> Task material:
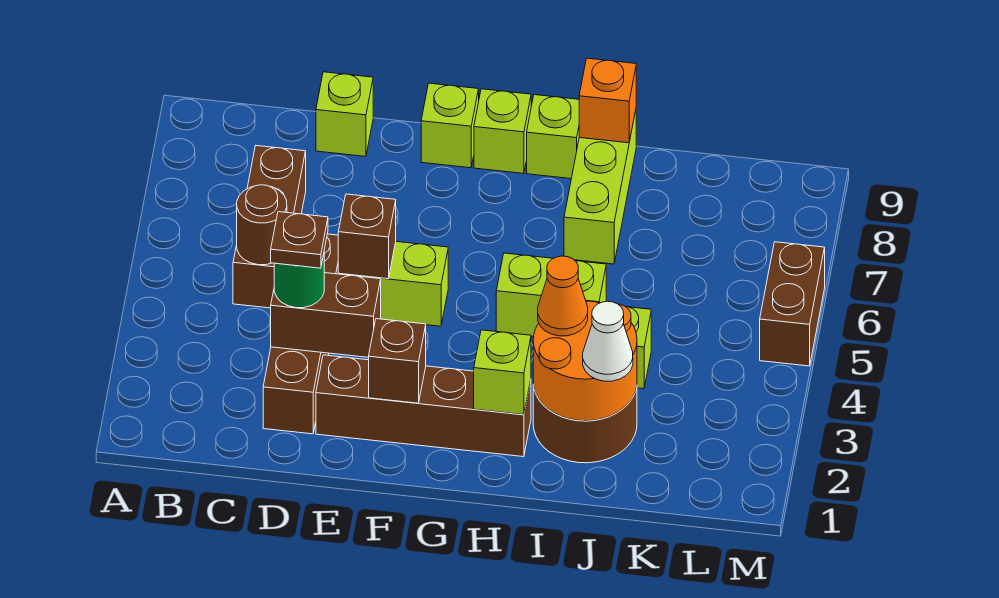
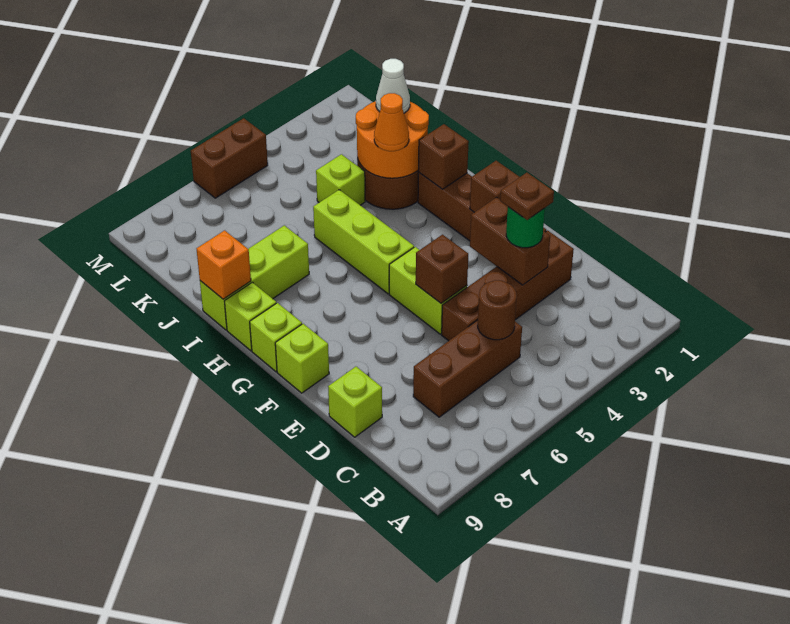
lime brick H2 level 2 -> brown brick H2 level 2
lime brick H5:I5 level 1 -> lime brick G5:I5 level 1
==
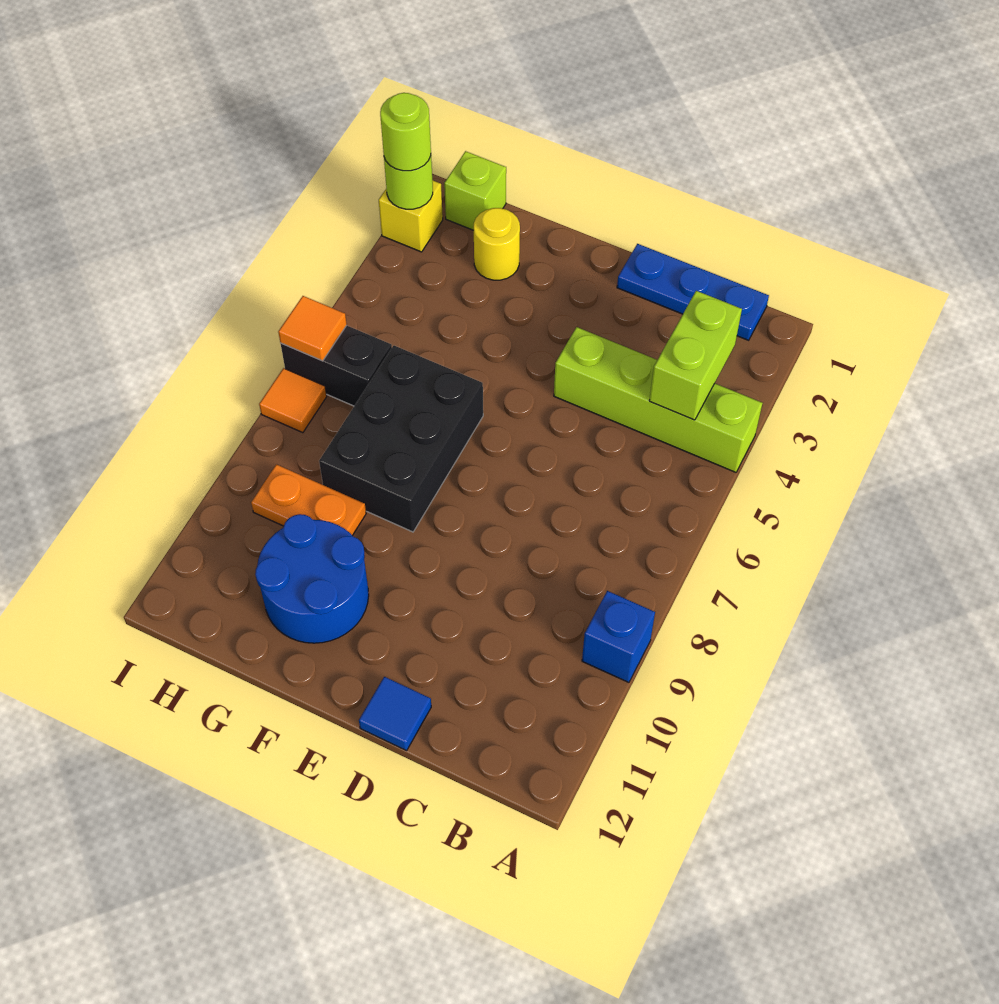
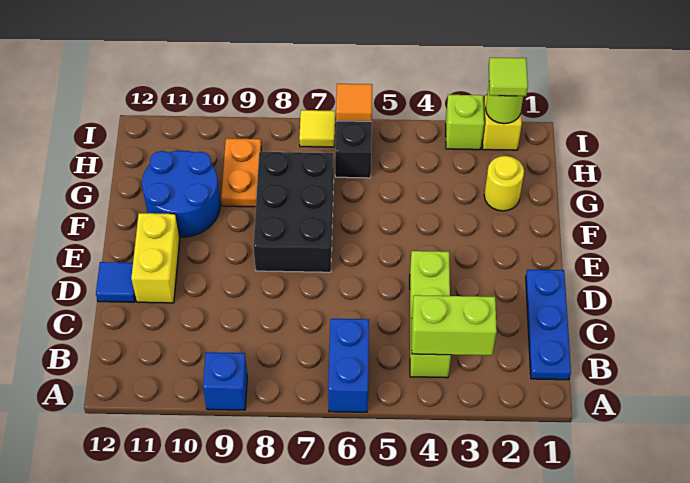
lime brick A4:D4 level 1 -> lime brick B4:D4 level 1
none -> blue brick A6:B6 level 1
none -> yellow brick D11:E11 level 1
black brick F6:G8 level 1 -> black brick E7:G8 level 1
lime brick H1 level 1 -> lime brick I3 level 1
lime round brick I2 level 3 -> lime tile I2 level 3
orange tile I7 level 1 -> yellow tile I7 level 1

> Exercise objective:
Lines to set down from above: the line with "none -> yellow brick D11:E11 level 1", the line with "orange tile I7", and every line between, each exactly as written.

> Result:
none -> yellow brick D11:E11 level 1
black brick F6:G8 level 1 -> black brick E7:G8 level 1
lime brick H1 level 1 -> lime brick I3 level 1
lime round brick I2 level 3 -> lime tile I2 level 3
orange tile I7 level 1 -> yellow tile I7 level 1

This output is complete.